+++ Input rows +++

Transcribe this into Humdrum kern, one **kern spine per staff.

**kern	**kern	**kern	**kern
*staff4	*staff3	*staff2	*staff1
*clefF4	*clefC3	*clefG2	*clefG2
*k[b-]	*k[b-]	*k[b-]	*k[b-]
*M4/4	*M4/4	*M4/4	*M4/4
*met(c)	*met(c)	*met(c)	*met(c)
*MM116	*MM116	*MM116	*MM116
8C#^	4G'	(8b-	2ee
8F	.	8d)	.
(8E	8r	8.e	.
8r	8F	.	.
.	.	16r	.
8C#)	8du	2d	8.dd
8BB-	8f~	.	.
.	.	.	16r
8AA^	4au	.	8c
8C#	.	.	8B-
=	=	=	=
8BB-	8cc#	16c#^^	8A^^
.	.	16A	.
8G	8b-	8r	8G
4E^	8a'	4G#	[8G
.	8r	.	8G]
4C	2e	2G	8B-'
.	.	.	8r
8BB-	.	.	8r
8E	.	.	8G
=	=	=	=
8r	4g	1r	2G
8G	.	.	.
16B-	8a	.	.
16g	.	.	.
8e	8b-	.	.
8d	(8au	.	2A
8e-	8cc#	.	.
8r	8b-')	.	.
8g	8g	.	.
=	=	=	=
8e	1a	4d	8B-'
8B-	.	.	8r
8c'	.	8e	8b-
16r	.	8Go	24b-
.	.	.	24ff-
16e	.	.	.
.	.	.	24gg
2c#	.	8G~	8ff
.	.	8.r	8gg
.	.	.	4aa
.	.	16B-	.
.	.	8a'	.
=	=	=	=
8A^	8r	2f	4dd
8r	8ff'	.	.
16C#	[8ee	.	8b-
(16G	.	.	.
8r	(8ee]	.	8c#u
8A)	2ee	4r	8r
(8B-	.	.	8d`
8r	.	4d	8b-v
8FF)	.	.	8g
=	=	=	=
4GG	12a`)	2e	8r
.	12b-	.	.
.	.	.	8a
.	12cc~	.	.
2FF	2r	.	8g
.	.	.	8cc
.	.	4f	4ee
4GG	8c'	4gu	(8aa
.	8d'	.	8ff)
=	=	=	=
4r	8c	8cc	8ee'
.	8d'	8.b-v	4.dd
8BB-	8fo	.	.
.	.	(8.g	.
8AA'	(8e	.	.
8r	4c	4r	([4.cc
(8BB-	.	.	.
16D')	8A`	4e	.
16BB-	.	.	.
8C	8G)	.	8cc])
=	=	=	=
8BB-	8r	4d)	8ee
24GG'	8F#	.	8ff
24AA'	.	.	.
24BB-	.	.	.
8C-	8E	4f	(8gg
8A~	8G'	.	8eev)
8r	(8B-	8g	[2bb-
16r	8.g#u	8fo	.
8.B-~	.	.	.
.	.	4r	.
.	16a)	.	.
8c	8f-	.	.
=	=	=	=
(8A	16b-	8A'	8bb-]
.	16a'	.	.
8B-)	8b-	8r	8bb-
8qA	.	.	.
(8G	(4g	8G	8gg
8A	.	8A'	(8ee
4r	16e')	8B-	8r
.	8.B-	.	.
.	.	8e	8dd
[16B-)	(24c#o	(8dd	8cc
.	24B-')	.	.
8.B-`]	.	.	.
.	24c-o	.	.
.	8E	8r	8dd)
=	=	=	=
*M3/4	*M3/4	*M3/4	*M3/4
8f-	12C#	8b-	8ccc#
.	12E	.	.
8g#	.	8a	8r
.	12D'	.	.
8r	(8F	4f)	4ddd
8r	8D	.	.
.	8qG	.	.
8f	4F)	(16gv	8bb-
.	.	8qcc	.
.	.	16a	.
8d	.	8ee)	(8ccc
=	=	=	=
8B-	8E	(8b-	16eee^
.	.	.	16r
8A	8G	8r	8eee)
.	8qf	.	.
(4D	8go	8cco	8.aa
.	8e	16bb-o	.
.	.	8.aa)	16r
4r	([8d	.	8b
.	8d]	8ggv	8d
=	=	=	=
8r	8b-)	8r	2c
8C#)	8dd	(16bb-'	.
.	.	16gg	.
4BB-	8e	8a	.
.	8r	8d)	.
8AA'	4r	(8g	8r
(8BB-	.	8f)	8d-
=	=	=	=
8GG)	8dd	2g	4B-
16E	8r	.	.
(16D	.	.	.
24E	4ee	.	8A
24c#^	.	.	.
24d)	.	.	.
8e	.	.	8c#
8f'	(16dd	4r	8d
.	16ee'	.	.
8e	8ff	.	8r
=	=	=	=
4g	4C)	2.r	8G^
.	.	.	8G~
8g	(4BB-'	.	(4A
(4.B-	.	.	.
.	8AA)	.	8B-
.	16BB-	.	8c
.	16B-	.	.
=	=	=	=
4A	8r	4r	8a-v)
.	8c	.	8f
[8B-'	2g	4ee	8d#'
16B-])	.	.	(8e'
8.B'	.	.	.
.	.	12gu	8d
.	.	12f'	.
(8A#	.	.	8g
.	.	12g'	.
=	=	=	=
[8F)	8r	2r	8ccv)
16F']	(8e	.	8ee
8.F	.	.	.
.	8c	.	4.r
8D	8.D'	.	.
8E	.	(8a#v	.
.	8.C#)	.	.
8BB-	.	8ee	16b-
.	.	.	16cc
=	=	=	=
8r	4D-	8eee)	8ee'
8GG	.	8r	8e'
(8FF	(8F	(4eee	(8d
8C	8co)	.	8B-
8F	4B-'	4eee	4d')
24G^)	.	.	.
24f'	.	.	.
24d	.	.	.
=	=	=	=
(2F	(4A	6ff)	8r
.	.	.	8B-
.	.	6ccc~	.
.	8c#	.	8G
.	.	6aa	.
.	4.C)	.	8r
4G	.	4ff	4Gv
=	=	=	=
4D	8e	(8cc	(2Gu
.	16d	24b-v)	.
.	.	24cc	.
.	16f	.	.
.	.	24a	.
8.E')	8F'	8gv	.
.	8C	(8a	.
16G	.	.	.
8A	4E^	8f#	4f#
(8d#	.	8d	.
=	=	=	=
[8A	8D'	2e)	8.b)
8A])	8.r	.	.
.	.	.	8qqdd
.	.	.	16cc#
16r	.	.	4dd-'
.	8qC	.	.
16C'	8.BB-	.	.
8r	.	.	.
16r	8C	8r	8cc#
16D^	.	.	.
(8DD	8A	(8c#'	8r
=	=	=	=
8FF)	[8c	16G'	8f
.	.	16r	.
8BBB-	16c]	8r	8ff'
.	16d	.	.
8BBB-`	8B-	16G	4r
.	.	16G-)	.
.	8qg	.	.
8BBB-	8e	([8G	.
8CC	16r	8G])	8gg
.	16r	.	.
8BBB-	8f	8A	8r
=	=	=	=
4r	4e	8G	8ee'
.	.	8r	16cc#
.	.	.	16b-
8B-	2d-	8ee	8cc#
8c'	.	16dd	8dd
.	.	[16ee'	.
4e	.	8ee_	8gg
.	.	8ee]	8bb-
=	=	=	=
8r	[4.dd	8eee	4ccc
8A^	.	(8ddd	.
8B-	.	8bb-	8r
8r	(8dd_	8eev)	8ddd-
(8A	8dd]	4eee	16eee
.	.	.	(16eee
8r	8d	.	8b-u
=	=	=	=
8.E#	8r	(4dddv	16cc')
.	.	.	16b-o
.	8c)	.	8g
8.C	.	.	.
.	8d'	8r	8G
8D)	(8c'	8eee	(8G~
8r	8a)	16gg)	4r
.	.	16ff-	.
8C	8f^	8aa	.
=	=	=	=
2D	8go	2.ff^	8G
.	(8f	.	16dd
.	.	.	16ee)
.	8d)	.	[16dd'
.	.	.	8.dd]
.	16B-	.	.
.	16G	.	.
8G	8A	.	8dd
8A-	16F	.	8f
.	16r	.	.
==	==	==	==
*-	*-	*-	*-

+++

**Exercise brief:** Show each line of the material that contains the string "kern".

**Reply:**
Transcribe this into Humdrum kern, one **kern spine per staff.
**kern	**kern	**kern	**kern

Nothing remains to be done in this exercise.